:: WHAT YOU NEED TO DO ::
Return every entry below word for word and leave out any picture.

:: RECORDS TO USE ::
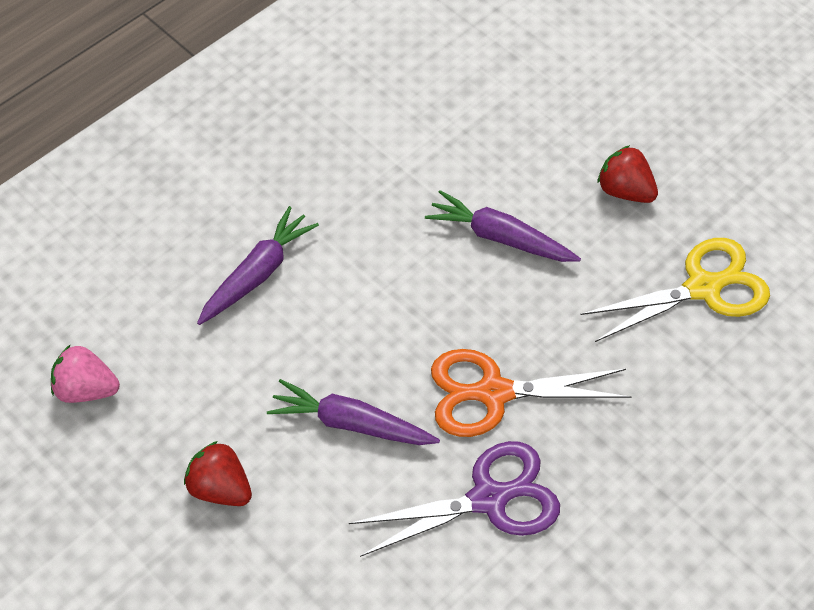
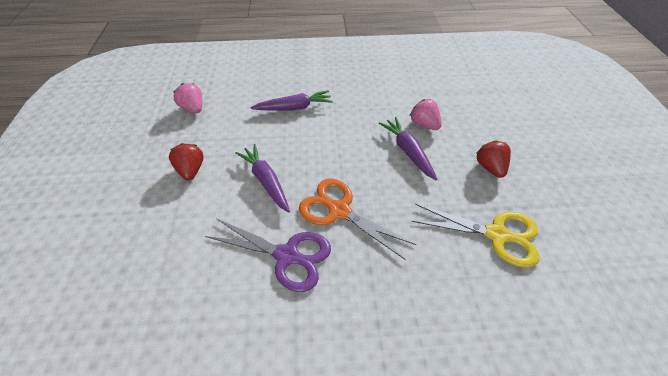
camera: 40 degrees right, 5 degrees down
(483, 174) = (424, 124): none -> pink strawberry

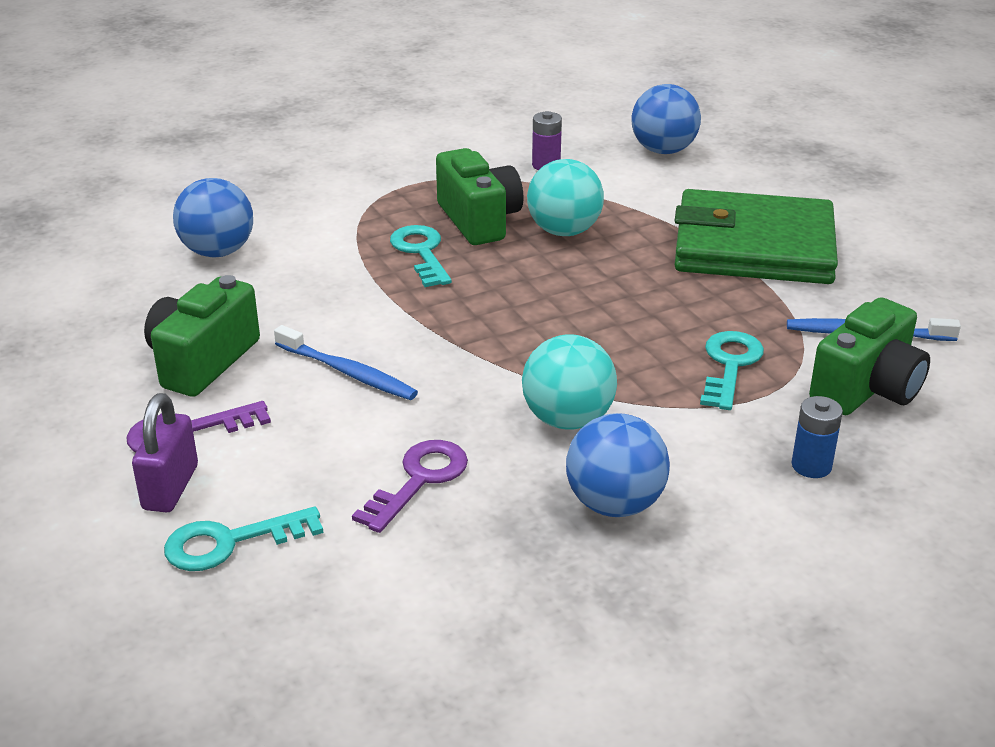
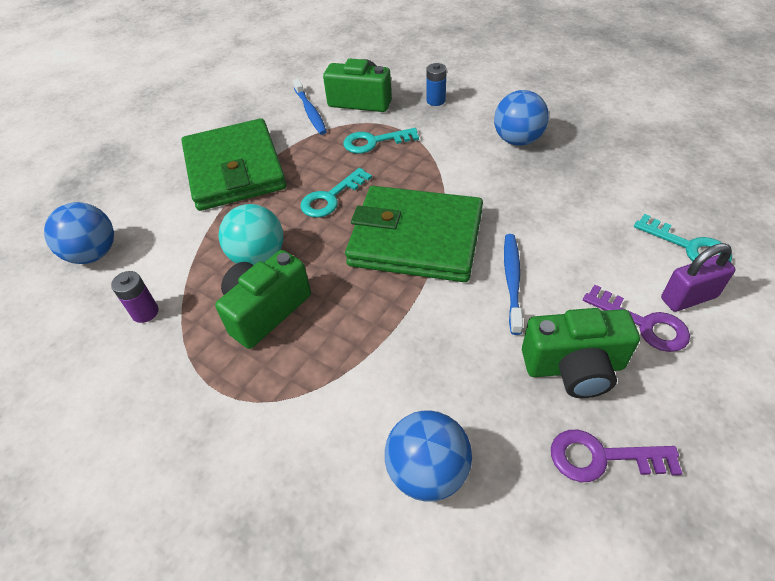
camera: 115 degrees left, 15 degrees up
(419, 480) = (569, 204): purple key -> purple key (601, 457)
(421, 252) = (337, 321): turquoise key -> turquoise key (331, 198)
(487, 333) = (416, 239): none -> green wallet
(567, 419) = (470, 176): turquoise ball -> none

:: RESPONSE ::
camera: 40 degrees right, 5 degrees down
(483, 174) = (424, 124): none -> pink strawberry

camera: 115 degrees left, 15 degrees up
(419, 480) = (569, 204): purple key -> purple key (601, 457)
(421, 252) = (337, 321): turquoise key -> turquoise key (331, 198)
(487, 333) = (416, 239): none -> green wallet
(567, 419) = (470, 176): turquoise ball -> none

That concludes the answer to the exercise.